**Saved entries:**
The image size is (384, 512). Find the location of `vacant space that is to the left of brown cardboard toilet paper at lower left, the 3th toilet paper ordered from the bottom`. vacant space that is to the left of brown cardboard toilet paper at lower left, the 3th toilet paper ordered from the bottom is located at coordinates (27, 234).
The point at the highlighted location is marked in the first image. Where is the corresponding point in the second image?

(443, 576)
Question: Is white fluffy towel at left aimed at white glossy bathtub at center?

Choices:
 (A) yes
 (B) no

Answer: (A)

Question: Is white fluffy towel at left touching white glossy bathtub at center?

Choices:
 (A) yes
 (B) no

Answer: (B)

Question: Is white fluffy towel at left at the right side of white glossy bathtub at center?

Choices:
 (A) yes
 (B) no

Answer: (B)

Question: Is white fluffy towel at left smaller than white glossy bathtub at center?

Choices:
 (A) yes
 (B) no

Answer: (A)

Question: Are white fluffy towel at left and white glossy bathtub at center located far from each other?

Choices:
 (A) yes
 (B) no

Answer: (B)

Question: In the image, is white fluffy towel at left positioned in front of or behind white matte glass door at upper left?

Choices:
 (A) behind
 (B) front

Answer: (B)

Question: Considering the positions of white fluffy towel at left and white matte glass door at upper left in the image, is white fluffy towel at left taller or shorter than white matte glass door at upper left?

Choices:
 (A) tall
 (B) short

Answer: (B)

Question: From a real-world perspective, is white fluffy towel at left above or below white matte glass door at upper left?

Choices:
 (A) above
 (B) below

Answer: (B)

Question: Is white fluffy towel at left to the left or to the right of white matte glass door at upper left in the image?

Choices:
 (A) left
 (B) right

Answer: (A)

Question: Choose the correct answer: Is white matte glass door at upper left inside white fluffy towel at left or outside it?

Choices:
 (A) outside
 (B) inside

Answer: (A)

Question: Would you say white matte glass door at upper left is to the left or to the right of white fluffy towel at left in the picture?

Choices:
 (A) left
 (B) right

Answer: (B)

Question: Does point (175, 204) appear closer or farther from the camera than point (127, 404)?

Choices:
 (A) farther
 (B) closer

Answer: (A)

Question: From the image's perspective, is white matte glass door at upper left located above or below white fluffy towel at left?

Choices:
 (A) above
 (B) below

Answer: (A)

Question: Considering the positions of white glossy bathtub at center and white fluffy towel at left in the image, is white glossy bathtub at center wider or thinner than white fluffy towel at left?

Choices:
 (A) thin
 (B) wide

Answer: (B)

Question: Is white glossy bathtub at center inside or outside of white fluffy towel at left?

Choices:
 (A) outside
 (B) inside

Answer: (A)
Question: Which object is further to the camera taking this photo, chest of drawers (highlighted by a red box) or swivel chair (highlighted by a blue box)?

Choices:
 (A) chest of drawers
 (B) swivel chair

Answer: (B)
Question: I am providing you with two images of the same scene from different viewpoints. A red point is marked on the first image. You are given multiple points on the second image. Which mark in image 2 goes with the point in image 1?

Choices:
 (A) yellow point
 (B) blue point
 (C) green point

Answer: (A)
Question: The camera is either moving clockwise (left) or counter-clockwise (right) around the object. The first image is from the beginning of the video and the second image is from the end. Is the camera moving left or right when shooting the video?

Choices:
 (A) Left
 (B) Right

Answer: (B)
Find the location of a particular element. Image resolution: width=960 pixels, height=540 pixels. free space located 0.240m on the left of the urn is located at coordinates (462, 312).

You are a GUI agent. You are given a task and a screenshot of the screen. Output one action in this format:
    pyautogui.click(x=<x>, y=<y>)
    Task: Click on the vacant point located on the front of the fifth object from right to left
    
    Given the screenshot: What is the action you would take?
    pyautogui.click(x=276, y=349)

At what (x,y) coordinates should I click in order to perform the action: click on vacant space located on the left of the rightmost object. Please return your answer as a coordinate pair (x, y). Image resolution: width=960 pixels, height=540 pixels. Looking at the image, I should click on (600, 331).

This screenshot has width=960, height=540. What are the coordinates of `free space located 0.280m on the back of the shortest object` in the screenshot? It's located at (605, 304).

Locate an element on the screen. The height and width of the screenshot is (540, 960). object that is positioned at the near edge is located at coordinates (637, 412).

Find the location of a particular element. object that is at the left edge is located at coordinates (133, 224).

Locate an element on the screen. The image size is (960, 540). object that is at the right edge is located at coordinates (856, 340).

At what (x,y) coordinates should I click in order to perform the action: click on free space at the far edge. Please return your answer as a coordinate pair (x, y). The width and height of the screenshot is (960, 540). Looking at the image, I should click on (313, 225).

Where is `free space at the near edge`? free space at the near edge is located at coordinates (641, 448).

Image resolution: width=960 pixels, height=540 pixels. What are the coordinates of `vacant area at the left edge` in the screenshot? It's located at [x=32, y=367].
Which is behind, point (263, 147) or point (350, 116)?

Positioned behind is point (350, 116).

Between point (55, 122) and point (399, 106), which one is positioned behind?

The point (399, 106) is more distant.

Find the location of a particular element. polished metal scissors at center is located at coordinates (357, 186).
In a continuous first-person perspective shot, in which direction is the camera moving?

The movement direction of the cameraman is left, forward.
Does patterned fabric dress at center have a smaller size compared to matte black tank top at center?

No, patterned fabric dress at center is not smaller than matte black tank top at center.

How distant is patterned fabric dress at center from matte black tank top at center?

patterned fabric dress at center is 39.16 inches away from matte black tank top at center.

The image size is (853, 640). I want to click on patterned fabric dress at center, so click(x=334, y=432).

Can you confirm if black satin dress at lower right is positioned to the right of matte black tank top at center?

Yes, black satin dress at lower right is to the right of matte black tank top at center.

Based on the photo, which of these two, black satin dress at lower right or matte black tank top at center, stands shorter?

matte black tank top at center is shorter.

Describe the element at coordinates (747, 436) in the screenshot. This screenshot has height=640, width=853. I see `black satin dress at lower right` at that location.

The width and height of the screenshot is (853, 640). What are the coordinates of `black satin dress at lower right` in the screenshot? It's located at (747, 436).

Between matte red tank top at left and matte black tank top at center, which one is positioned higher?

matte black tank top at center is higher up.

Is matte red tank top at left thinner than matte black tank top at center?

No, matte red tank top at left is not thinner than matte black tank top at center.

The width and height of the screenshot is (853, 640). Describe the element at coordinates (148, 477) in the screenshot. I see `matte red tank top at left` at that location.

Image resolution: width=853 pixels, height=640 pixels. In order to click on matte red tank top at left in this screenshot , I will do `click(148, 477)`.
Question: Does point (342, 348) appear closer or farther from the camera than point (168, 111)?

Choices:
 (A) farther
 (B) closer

**Task:** Convert all of the material above into a JSON list of strings, one string per line, leaving out blank lines.

**Result of the task:**
[
  "The image size is (384, 512). Find the location of `vacant space that is to the left of brown cardboard toilet paper at lower left, the 3th toilet paper ordered from the bottom`. vacant space that is to the left of brown cardboard toilet paper at lower left, the 3th toilet paper ordered from the bottom is located at coordinates (27, 234).",
  "The point at the highlighted location is marked in the first image. Where is the corresponding point in the second image?",
  "(443, 576)",
  "Question: Is white fluffy towel at left aimed at white glossy bathtub at center?",
  "Choices:",
  " (A) yes",
  " (B) no",
  "Answer: (A)",
  "Question: Is white fluffy towel at left touching white glossy bathtub at center?",
  "Choices:",
  " (A) yes",
  " (B) no",
  "Answer: (B)",
  "Question: Is white fluffy towel at left at the right side of white glossy bathtub at center?",
  "Choices:",
  " (A) yes",
  " (B) no",
  "Answer: (B)",
  "Question: Is white fluffy towel at left smaller than white glossy bathtub at center?",
  "Choices:",
  " (A) yes",
  " (B) no",
  "Answer: (A)",
  "Question: Are white fluffy towel at left and white glossy bathtub at center located far from each other?",
  "Choices:",
  " (A) yes",
  " (B) no",
  "Answer: (B)",
  "Question: In the image, is white fluffy towel at left positioned in front of or behind white matte glass door at upper left?",
  "Choices:",
  " (A) behind",
  " (B) front",
  "Answer: (B)",
  "Question: Considering the positions of white fluffy towel at left and white matte glass door at upper left in the image, is white fluffy towel at left taller or shorter than white matte glass door at upper left?",
  "Choices:",
  " (A) tall",
  " (B) short",
  "Answer: (B)",
  "Question: From a real-world perspective, is white fluffy towel at left above or below white matte glass door at upper left?",
  "Choices:",
  " (A) above",
  " (B) below",
  "Answer: (B)",
  "Question: Is white fluffy towel at left to the left or to the right of white matte glass door at upper left in the image?",
  "Choices:",
  " (A) left",
  " (B) right",
  "Answer: (A)",
  "Question: Choose the correct answer: Is white matte glass door at upper left inside white fluffy towel at left or outside it?",
  "Choices:",
  " (A) outside",
  " (B) inside",
  "Answer: (A)",
  "Question: Would you say white matte glass door at upper left is to the left or to the right of white fluffy towel at left in the picture?",
  "Choices:",
  " (A) left",
  " (B) right",
  "Answer: (B)",
  "Question: Does point (175, 204) appear closer or farther from the camera than point (127, 404)?",
  "Choices:",
  " (A) farther",
  " (B) closer",
  "Answer: (A)",
  "Question: From the image's perspective, is white matte glass door at upper left located above or below white fluffy towel at left?",
  "Choices:",
  " (A) above",
  " (B) below",
  "Answer: (A)",
  "Question: Considering the positions of white glossy bathtub at center and white fluffy towel at left in the image, is white glossy bathtub at center wider or thinner than white fluffy towel at left?",
  "Choices:",
  " (A) thin",
  " (B) wide",
  "Answer: (B)",
  "Question: Is white glossy bathtub at center inside or outside of white fluffy towel at left?",
  "Choices:",
  " (A) outside",
  " (B) inside",
  "Answer: (A)",
  "Question: Which object is further to the camera taking this photo, chest of drawers (highlighted by a red box) or swivel chair (highlighted by a blue box)?",
  "Choices:",
  " (A) chest of drawers",
  " (B) swivel chair",
  "Answer: (B)",
  "Question: I am providing you with two images of the same scene from different viewpoints. A red point is marked on the first image. You are given multiple points on the second image. Which mark in image 2 goes with the point in image 1?",
  "Choices:",
  " (A) yellow point",
  " (B) blue point",
  " (C) green point",
  "Answer: (A)",
  "Question: The camera is either moving clockwise (left) or counter-clockwise (right) around the object. The first image is from the beginning of the video and the second image is from the end. Is the camera moving left or right when shooting the video?",
  "Choices:",
  " (A) Left",
  " (B) Right",
  "Answer: (B)",
  "Find the location of a particular element. Image resolution: width=960 pixels, height=540 pixels. free space located 0.240m on the left of the urn is located at coordinates (462, 312).",
  "You are a GUI agent. You are given a task and a screenshot of the screen. Output one action in this format:",
  "    pyautogui.click(x=<x>, y=<y>)",
  "    Task: Click on the vacant point located on the front of the fifth object from right to left",
  "    Given the screenshot: What is the action you would take?",
  "    pyautogui.click(x=276, y=349)",
  "At what (x,y) coordinates should I click in order to perform the action: click on vacant space located on the left of the rightmost object. Please return your answer as a coordinate pair (x, y). Image resolution: width=960 pixels, height=540 pixels. Looking at the image, I should click on (600, 331).",
  "This screenshot has width=960, height=540. What are the coordinates of `free space located 0.280m on the back of the shortest object` in the screenshot? It's located at (605, 304).",
  "Locate an element on the screen. The height and width of the screenshot is (540, 960). object that is positioned at the near edge is located at coordinates (637, 412).",
  "Find the location of a particular element. object that is at the left edge is located at coordinates (133, 224).",
  "Locate an element on the screen. The image size is (960, 540). object that is at the right edge is located at coordinates (856, 340).",
  "At what (x,y) coordinates should I click in order to perform the action: click on free space at the far edge. Please return your answer as a coordinate pair (x, y). The width and height of the screenshot is (960, 540). Looking at the image, I should click on (313, 225).",
  "Where is `free space at the near edge`? free space at the near edge is located at coordinates (641, 448).",
  "Image resolution: width=960 pixels, height=540 pixels. What are the coordinates of `vacant area at the left edge` in the screenshot? It's located at [x=32, y=367].",
  "Which is behind, point (263, 147) or point (350, 116)?",
  "Positioned behind is point (350, 116).",
  "Between point (55, 122) and point (399, 106), which one is positioned behind?",
  "The point (399, 106) is more distant.",
  "Find the location of a particular element. polished metal scissors at center is located at coordinates (357, 186).",
  "In a continuous first-person perspective shot, in which direction is the camera moving?",
  "The movement direction of the cameraman is left, forward.",
  "Does patterned fabric dress at center have a smaller size compared to matte black tank top at center?",
  "No, patterned fabric dress at center is not smaller than matte black tank top at center.",
  "How distant is patterned fabric dress at center from matte black tank top at center?",
  "patterned fabric dress at center is 39.16 inches away from matte black tank top at center.",
  "The image size is (853, 640). I want to click on patterned fabric dress at center, so click(x=334, y=432).",
  "Can you confirm if black satin dress at lower right is positioned to the right of matte black tank top at center?",
  "Yes, black satin dress at lower right is to the right of matte black tank top at center.",
  "Based on the photo, which of these two, black satin dress at lower right or matte black tank top at center, stands shorter?",
  "matte black tank top at center is shorter.",
  "Describe the element at coordinates (747, 436) in the screenshot. This screenshot has height=640, width=853. I see `black satin dress at lower right` at that location.",
  "The width and height of the screenshot is (853, 640). What are the coordinates of `black satin dress at lower right` in the screenshot? It's located at (747, 436).",
  "Between matte red tank top at left and matte black tank top at center, which one is positioned higher?",
  "matte black tank top at center is higher up.",
  "Is matte red tank top at left thinner than matte black tank top at center?",
  "No, matte red tank top at left is not thinner than matte black tank top at center.",
  "The width and height of the screenshot is (853, 640). Describe the element at coordinates (148, 477) in the screenshot. I see `matte red tank top at left` at that location.",
  "Image resolution: width=853 pixels, height=640 pixels. In order to click on matte red tank top at left in this screenshot , I will do `click(148, 477)`.",
  "Question: Does point (342, 348) appear closer or farther from the camera than point (168, 111)?",
  "Choices:",
  " (A) farther",
  " (B) closer"
]